> _Supplied records_:
-------

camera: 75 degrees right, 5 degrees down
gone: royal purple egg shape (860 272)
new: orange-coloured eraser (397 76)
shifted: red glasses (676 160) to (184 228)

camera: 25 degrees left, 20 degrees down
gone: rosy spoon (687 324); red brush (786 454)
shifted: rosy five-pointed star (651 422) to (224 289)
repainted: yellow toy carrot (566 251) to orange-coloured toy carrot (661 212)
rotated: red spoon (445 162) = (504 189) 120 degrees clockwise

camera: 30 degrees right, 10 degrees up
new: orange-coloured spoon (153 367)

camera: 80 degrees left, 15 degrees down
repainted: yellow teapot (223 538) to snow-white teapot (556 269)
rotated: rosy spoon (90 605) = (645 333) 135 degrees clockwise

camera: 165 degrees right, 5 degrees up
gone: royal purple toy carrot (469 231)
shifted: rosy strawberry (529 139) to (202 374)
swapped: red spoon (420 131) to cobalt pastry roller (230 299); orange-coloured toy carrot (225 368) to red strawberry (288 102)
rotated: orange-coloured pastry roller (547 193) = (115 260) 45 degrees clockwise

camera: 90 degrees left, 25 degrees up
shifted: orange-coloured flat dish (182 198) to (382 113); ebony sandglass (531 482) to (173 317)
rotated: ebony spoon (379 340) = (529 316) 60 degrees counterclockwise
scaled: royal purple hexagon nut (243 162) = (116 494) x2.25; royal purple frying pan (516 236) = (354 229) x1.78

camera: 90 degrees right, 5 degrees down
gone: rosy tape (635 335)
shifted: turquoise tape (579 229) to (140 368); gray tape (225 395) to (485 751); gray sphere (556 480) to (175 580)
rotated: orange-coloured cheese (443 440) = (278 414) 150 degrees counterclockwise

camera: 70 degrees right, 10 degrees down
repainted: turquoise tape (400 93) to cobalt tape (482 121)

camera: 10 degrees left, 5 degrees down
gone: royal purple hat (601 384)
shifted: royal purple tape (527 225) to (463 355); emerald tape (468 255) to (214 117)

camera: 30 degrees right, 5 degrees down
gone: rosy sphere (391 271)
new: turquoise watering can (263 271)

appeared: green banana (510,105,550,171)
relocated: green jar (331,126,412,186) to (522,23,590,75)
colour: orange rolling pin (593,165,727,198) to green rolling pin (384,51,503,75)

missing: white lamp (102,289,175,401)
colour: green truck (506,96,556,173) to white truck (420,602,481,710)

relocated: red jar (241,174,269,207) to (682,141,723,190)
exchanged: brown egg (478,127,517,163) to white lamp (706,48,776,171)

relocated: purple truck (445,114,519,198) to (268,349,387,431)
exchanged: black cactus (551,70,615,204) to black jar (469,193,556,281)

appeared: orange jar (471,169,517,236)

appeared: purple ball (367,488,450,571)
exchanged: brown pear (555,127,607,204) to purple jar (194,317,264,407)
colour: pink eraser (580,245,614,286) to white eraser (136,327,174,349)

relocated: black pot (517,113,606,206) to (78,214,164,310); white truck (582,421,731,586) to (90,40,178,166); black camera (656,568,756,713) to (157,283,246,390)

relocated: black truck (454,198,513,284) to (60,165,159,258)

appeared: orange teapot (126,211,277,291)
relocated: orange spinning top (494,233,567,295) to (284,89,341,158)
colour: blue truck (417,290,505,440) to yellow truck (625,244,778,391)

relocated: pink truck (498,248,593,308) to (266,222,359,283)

-------

> _Task statement_: Every piece of the data is to be set down again exactly.

> _Answer to this exercise_:
camera: 75 degrees right, 5 degrees down
gone: royal purple egg shape (860 272)
new: orange-coloured eraser (397 76)
shifted: red glasses (676 160) to (184 228)

camera: 25 degrees left, 20 degrees down
gone: rosy spoon (687 324); red brush (786 454)
shifted: rosy five-pointed star (651 422) to (224 289)
repainted: yellow toy carrot (566 251) to orange-coloured toy carrot (661 212)
rotated: red spoon (445 162) = (504 189) 120 degrees clockwise

camera: 30 degrees right, 10 degrees up
new: orange-coloured spoon (153 367)

camera: 80 degrees left, 15 degrees down
repainted: yellow teapot (223 538) to snow-white teapot (556 269)
rotated: rosy spoon (90 605) = (645 333) 135 degrees clockwise

camera: 165 degrees right, 5 degrees up
gone: royal purple toy carrot (469 231)
shifted: rosy strawberry (529 139) to (202 374)
swapped: red spoon (420 131) to cobalt pastry roller (230 299); orange-coloured toy carrot (225 368) to red strawberry (288 102)
rotated: orange-coloured pastry roller (547 193) = (115 260) 45 degrees clockwise

camera: 90 degrees left, 25 degrees up
shifted: orange-coloured flat dish (182 198) to (382 113); ebony sandglass (531 482) to (173 317)
rotated: ebony spoon (379 340) = (529 316) 60 degrees counterclockwise
scaled: royal purple hexagon nut (243 162) = (116 494) x2.25; royal purple frying pan (516 236) = (354 229) x1.78

camera: 90 degrees right, 5 degrees down
gone: rosy tape (635 335)
shifted: turquoise tape (579 229) to (140 368); gray tape (225 395) to (485 751); gray sphere (556 480) to (175 580)
rotated: orange-coloured cheese (443 440) = (278 414) 150 degrees counterclockwise

camera: 70 degrees right, 10 degrees down
repainted: turquoise tape (400 93) to cobalt tape (482 121)

camera: 10 degrees left, 5 degrees down
gone: royal purple hat (601 384)
shifted: royal purple tape (527 225) to (463 355); emerald tape (468 255) to (214 117)

camera: 30 degrees right, 5 degrees down
gone: rosy sphere (391 271)
new: turquoise watering can (263 271)

appeared: green banana (510,105,550,171)
relocated: green jar (331,126,412,186) to (522,23,590,75)
colour: orange rolling pin (593,165,727,198) to green rolling pin (384,51,503,75)

missing: white lamp (102,289,175,401)
colour: green truck (506,96,556,173) to white truck (420,602,481,710)

relocated: red jar (241,174,269,207) to (682,141,723,190)
exchanged: brown egg (478,127,517,163) to white lamp (706,48,776,171)

relocated: purple truck (445,114,519,198) to (268,349,387,431)
exchanged: black cactus (551,70,615,204) to black jar (469,193,556,281)

appeared: orange jar (471,169,517,236)

appeared: purple ball (367,488,450,571)
exchanged: brown pear (555,127,607,204) to purple jar (194,317,264,407)
colour: pink eraser (580,245,614,286) to white eraser (136,327,174,349)

relocated: black pot (517,113,606,206) to (78,214,164,310); white truck (582,421,731,586) to (90,40,178,166); black camera (656,568,756,713) to (157,283,246,390)

relocated: black truck (454,198,513,284) to (60,165,159,258)

appeared: orange teapot (126,211,277,291)
relocated: orange spinning top (494,233,567,295) to (284,89,341,158)
colour: blue truck (417,290,505,440) to yellow truck (625,244,778,391)

relocated: pink truck (498,248,593,308) to (266,222,359,283)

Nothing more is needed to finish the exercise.